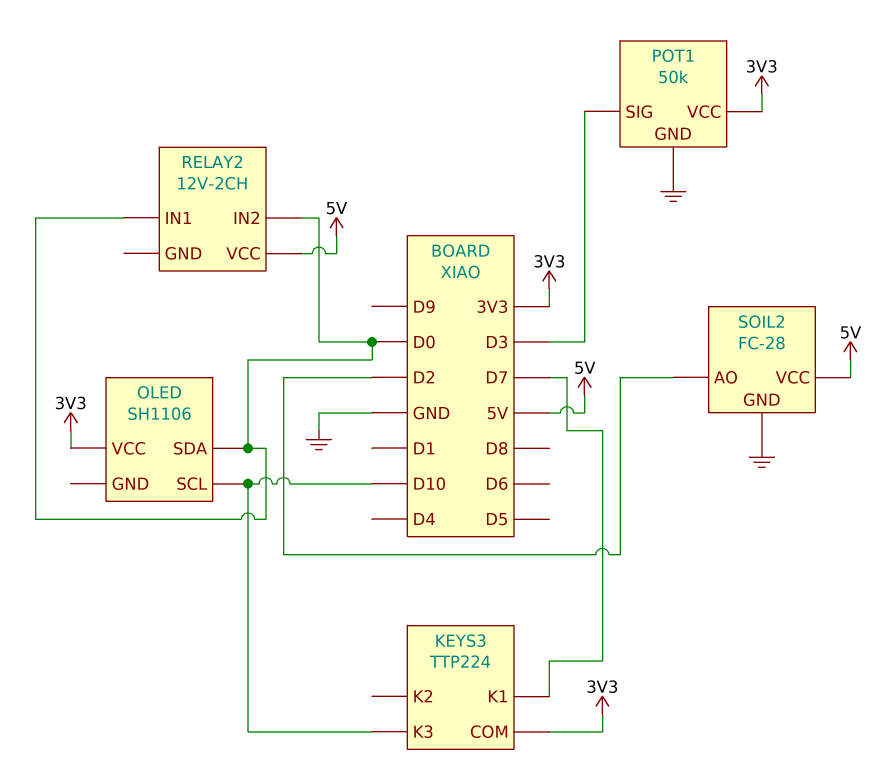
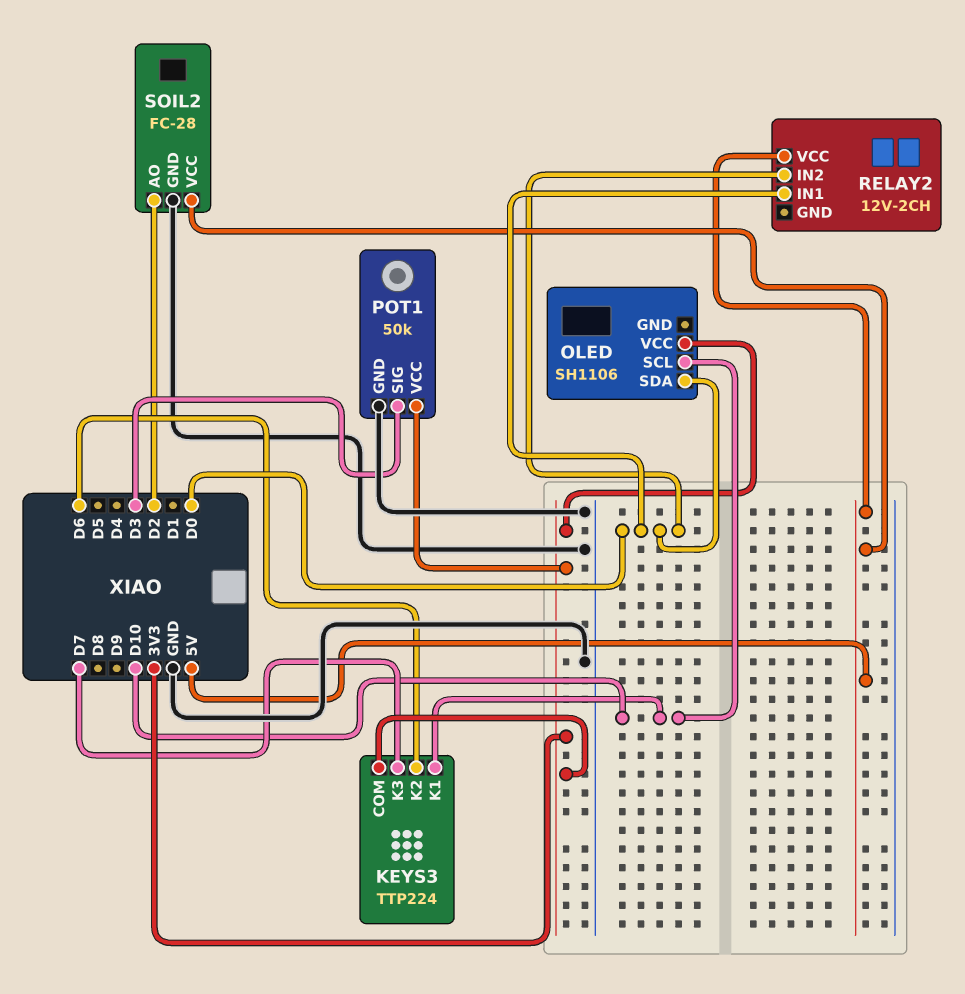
KEYS3 pin K1: D7 -> D10
KEYS3 pin K2: none -> D6
KEYS3 pin K3: D10 -> D7

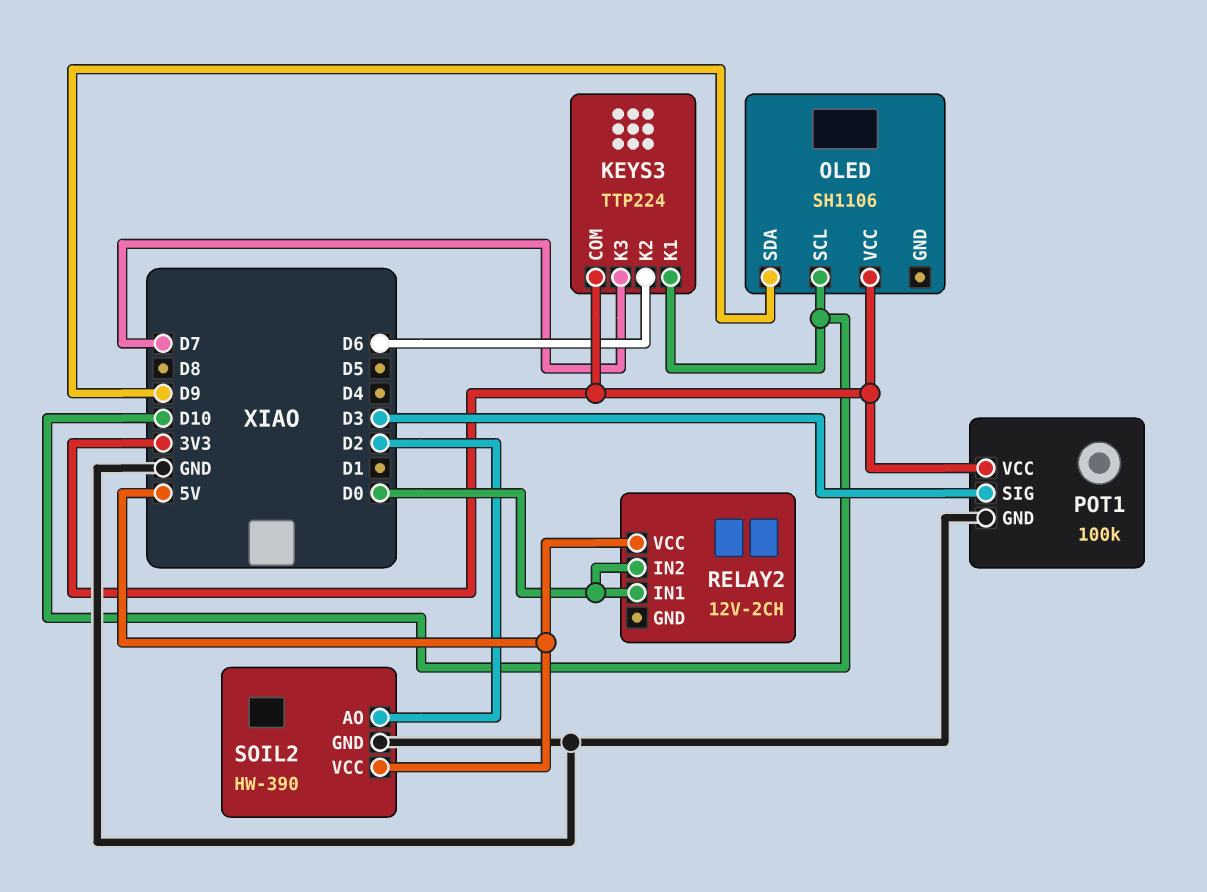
OLED pin SDA: D0 -> D9
POT1: 50k -> 100k
SOIL2: FC-28 -> HW-390

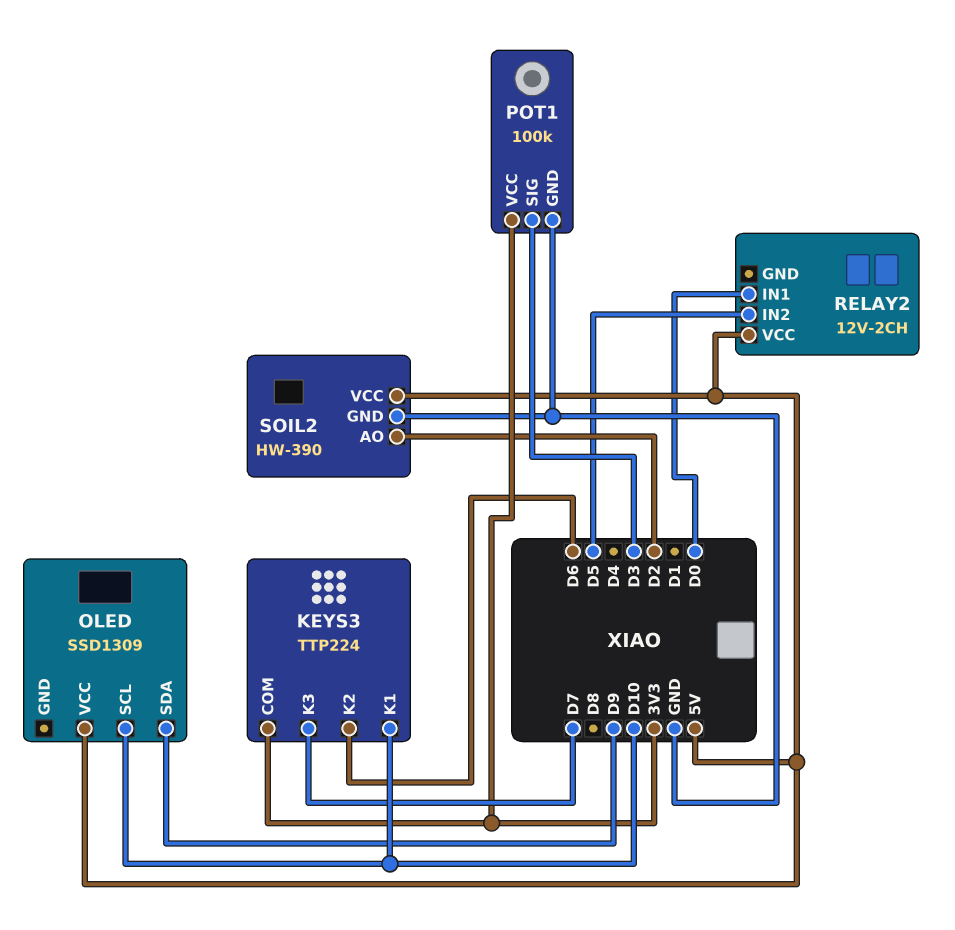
OLED: SH1106 -> SSD1309
OLED pin VCC: 3V3 -> 5V
RELAY2 pin IN2: D0 -> D5

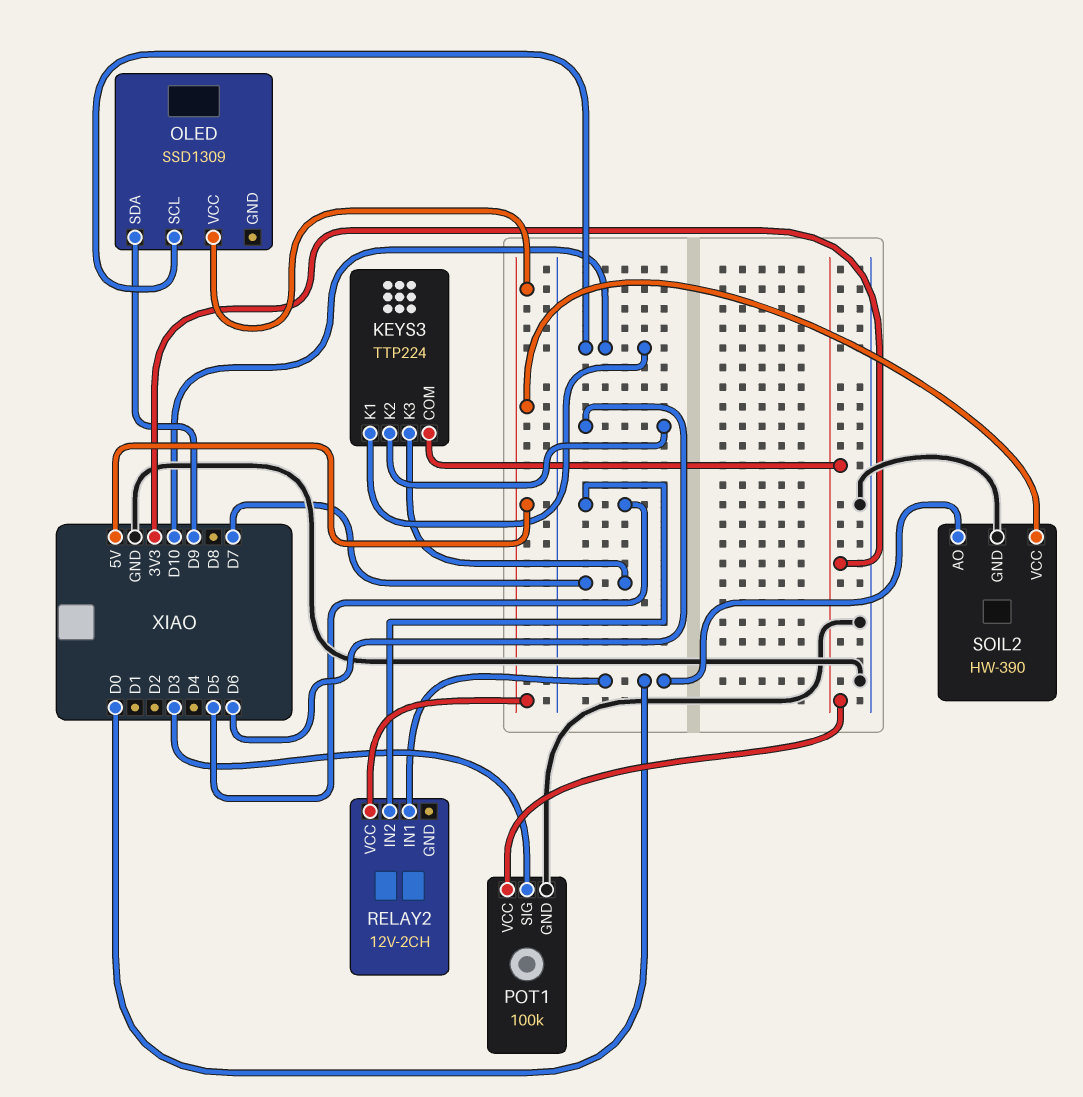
SOIL2 pin AO: D2 -> D0

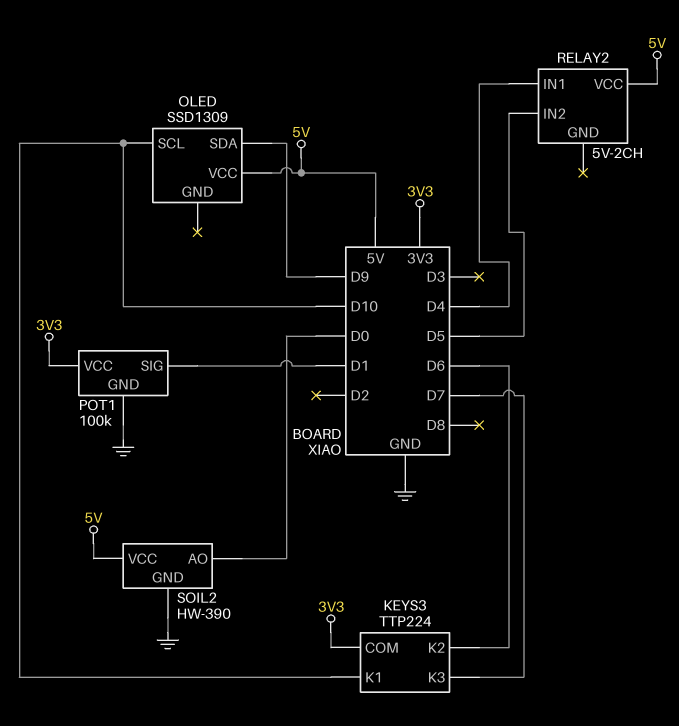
POT1 pin SIG: D3 -> D1
RELAY2: 12V-2CH -> 5V-2CH
RELAY2 pin IN1: D0 -> D4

- - -

§ YOUR TASK
Leave out the pictures, and give all the records again exactly.

§ OUTPUT BELOW
KEYS3 pin K1: D7 -> D10
KEYS3 pin K2: none -> D6
KEYS3 pin K3: D10 -> D7

OLED pin SDA: D0 -> D9
POT1: 50k -> 100k
SOIL2: FC-28 -> HW-390

OLED: SH1106 -> SSD1309
OLED pin VCC: 3V3 -> 5V
RELAY2 pin IN2: D0 -> D5

SOIL2 pin AO: D2 -> D0

POT1 pin SIG: D3 -> D1
RELAY2: 12V-2CH -> 5V-2CH
RELAY2 pin IN1: D0 -> D4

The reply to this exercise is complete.